*What you are asked to do*
Excluding pictures, give the entries again exactly as they appear.

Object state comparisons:
Segment Open

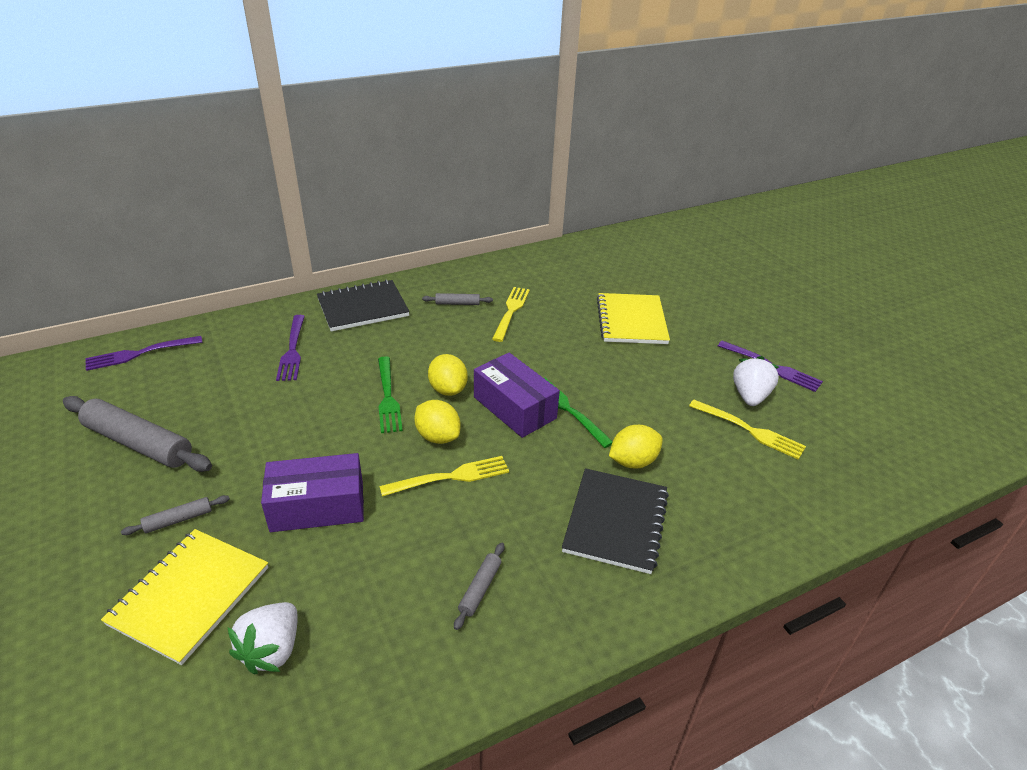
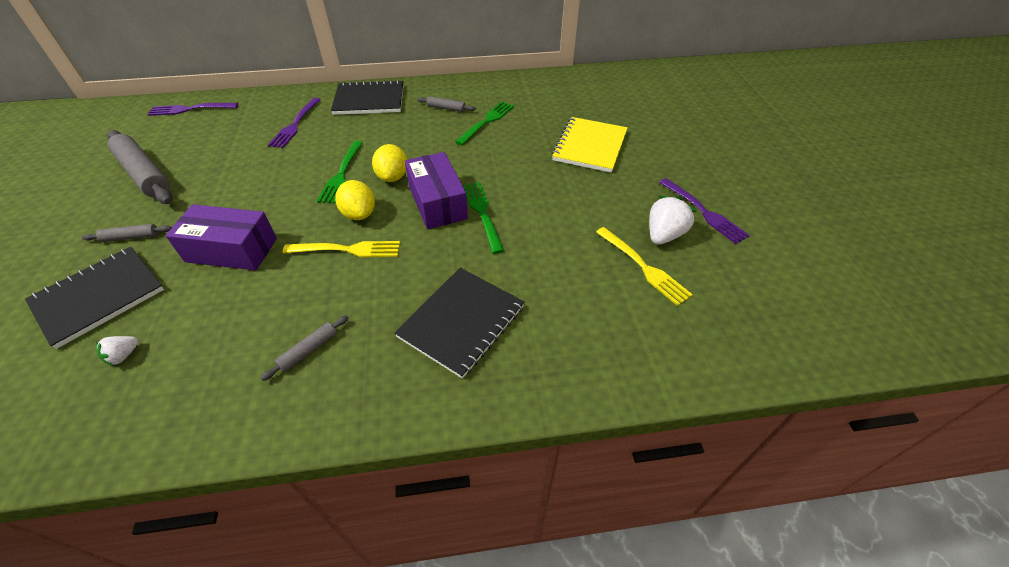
camera: 20 degrees right, 10 degrees up
(190, 595) = (99, 297): yellow notebook -> black notebook
(272, 650) = (123, 356): white strawberry -> white strawberry, size x0.54
(511, 311) = (487, 121): yellow fork -> green fork
(633, 461) = (512, 271): yellow lemon -> none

Segment Closed

*Expected answer*
camera: 20 degrees right, 10 degrees up
(190, 595) = (99, 297): yellow notebook -> black notebook
(272, 650) = (123, 356): white strawberry -> white strawberry, size x0.54
(511, 311) = (487, 121): yellow fork -> green fork
(633, 461) = (512, 271): yellow lemon -> none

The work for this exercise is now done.